### Available data
╔══

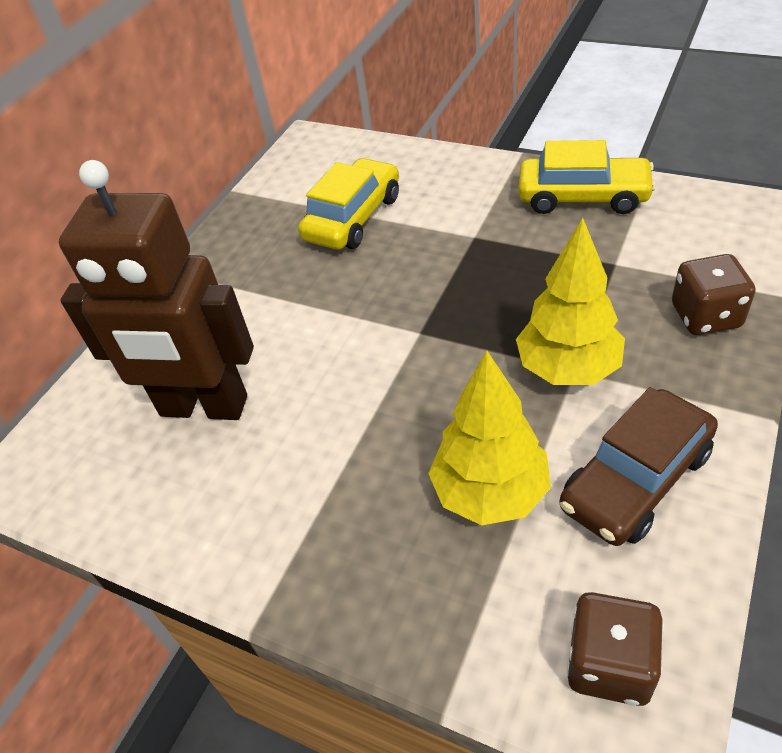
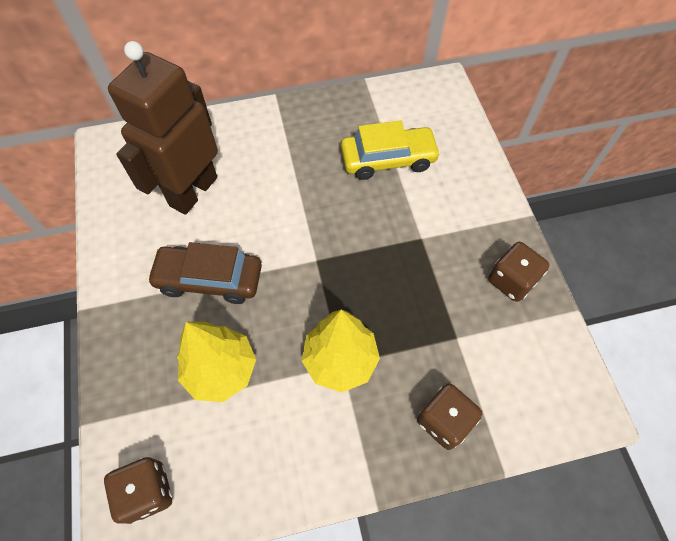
camera: 45 degrees right, 15 degrees up
(203, 407) = (193, 191): brown robot -> brown robot turned 60 degrees clockwise
(582, 197) = (511, 281): yellow car -> brown dice
(636, 479) = (277, 445): brown car -> brown car (209, 279)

╚══

### Problem to work on
An exact transcription of the listing is required, and it must contain no pictures.

### Result for this task
camera: 45 degrees right, 15 degrees up
(203, 407) = (193, 191): brown robot -> brown robot turned 60 degrees clockwise
(582, 197) = (511, 281): yellow car -> brown dice
(636, 479) = (277, 445): brown car -> brown car (209, 279)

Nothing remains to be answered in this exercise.